**WHAT TO PRODUCE:**
Write the records below out again word for word, with the pictures removed.

**SUPPLIED MATERIAL:**
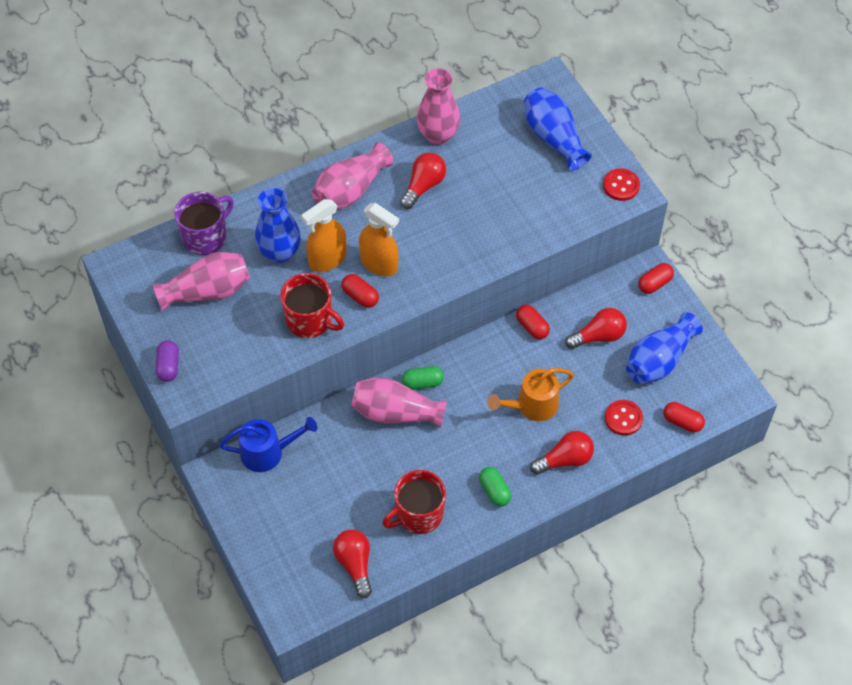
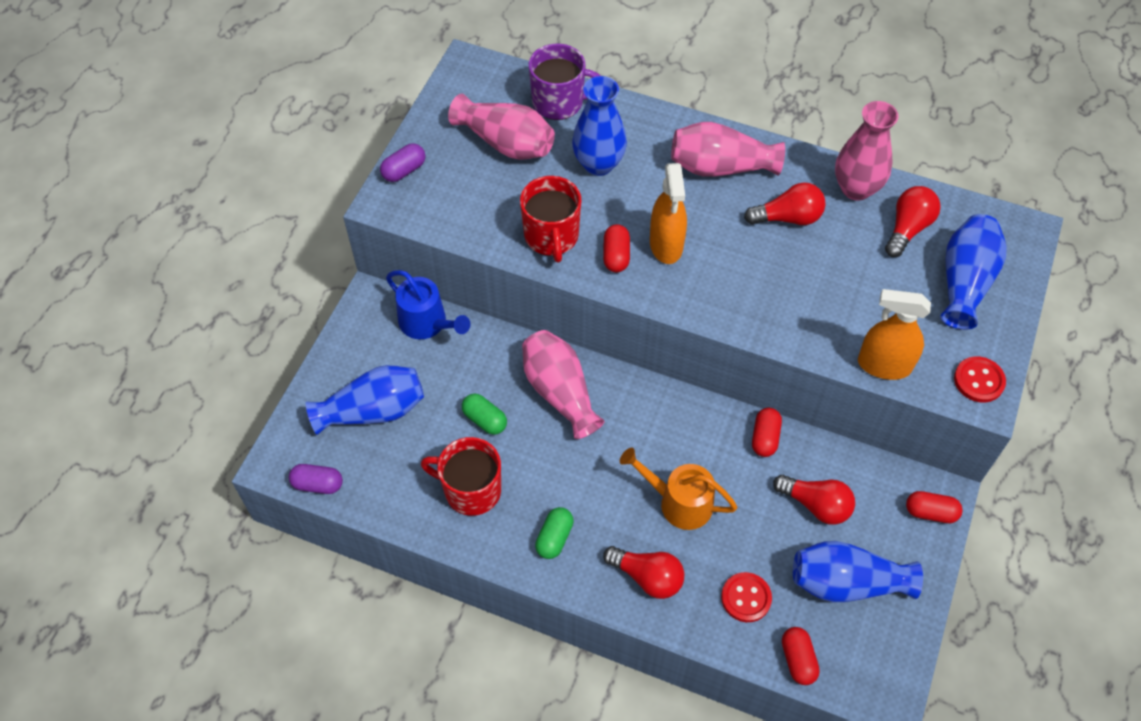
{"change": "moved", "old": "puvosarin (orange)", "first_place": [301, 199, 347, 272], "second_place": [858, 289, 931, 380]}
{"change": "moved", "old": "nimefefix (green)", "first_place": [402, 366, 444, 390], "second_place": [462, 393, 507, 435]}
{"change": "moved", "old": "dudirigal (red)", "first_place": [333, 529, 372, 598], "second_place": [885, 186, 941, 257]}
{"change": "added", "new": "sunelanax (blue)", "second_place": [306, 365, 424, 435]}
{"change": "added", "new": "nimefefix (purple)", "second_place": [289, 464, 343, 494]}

**EXERCISE SOLUTION:**
{"change": "moved", "old": "puvosarin (orange)", "first_place": [301, 199, 347, 272], "second_place": [858, 289, 931, 380]}
{"change": "moved", "old": "nimefefix (green)", "first_place": [402, 366, 444, 390], "second_place": [462, 393, 507, 435]}
{"change": "moved", "old": "dudirigal (red)", "first_place": [333, 529, 372, 598], "second_place": [885, 186, 941, 257]}
{"change": "added", "new": "sunelanax (blue)", "second_place": [306, 365, 424, 435]}
{"change": "added", "new": "nimefefix (purple)", "second_place": [289, 464, 343, 494]}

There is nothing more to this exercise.